---------- ENTRIES SHOWN ----------

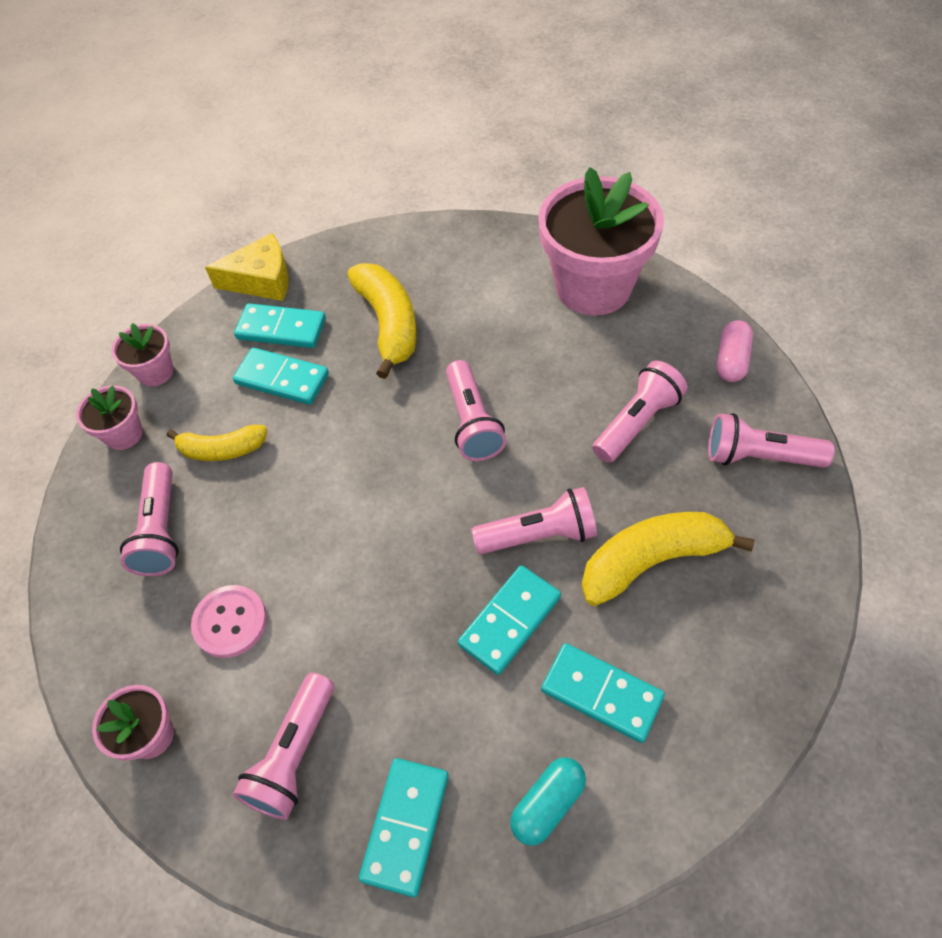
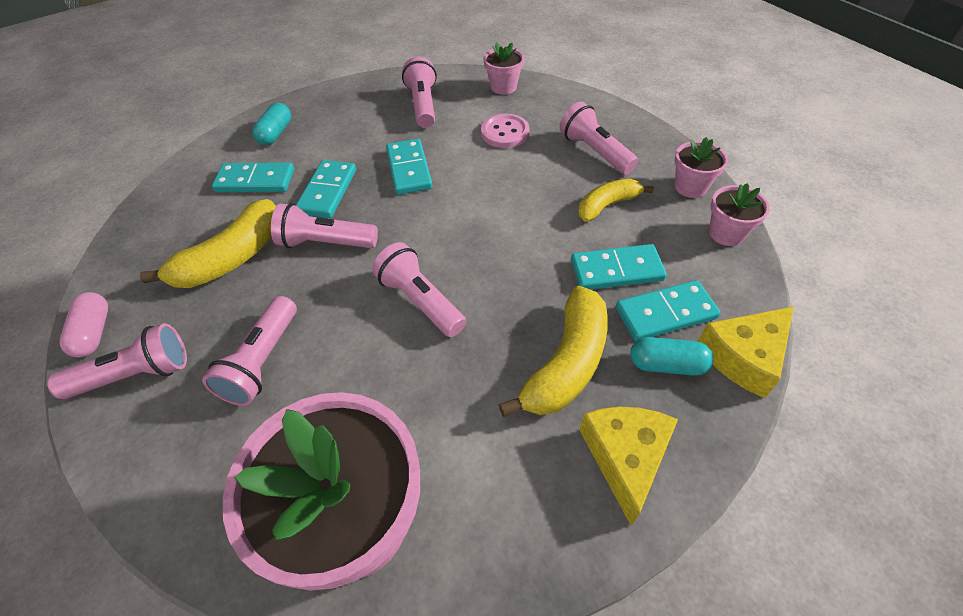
camera: 150 degrees right, 5 degrees down
(319, 295) = (667, 365): none -> turquoise capsule
(388, 324) = (566, 363): yellow banana -> yellow banana turned 105 degrees counterclockwise
(399, 258) = (625, 457): none -> yellow cheese
(406, 826) = (348, 105): turquoise domino -> turquoise domino (409, 169)
(539, 535) = (326, 243): pink flashlight -> pink flashlight turned 45 degrees clockwise
(731, 360) = (160, 480): pink capsule -> pink capsule (94, 333)

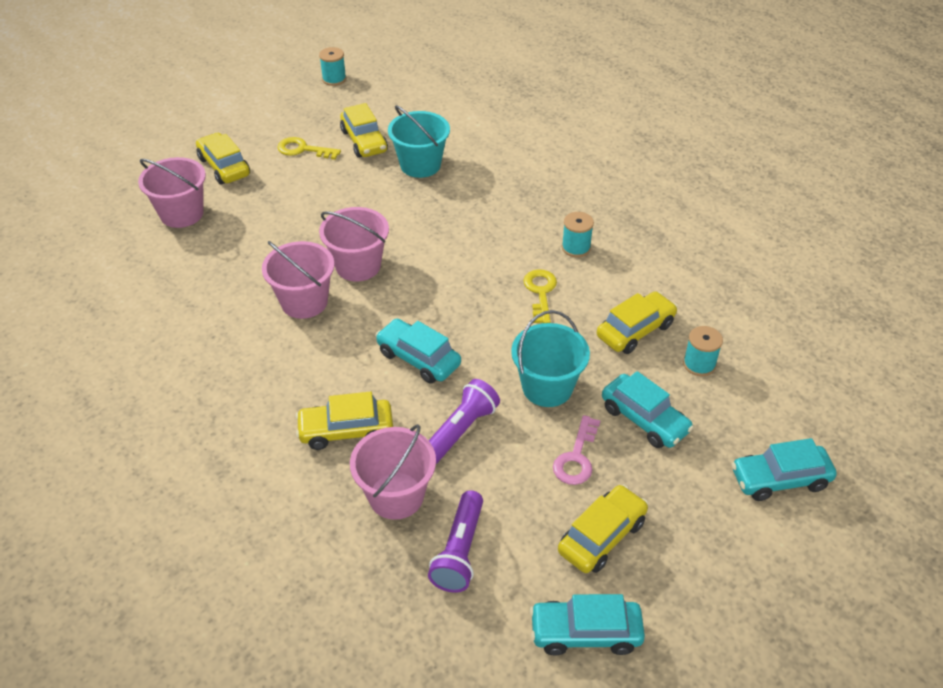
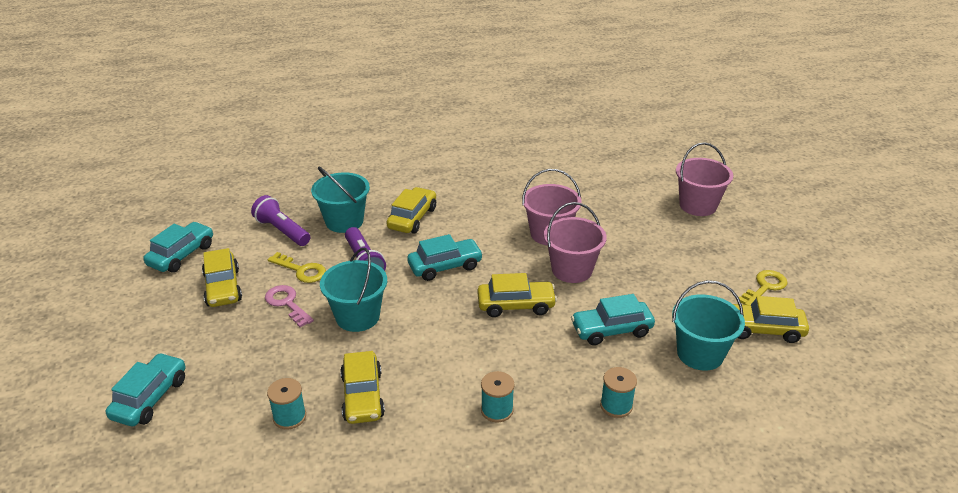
camera: 120 degrees right, 10 degrees down
(224, 167) = (756, 238): yellow car -> yellow car (516, 305)
(334, 79) = (904, 346): turquoise spool -> turquoise spool (616, 405)
(396, 496) = (344, 221): pink bucket -> turquoise bucket
(540, 292) = (457, 358): yellow key -> yellow key (301, 270)
(644, 419) = (277, 353): turquoise car -> turquoise car (611, 330)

----------

_WHAT NEEDS TO BE DONE_.
All lines that contain the word "yellow" must be copied from the records above.

_RESPONSE TO THE TASK_.
(388, 324) = (566, 363): yellow banana -> yellow banana turned 105 degrees counterclockwise
(399, 258) = (625, 457): none -> yellow cheese
(224, 167) = (756, 238): yellow car -> yellow car (516, 305)
(540, 292) = (457, 358): yellow key -> yellow key (301, 270)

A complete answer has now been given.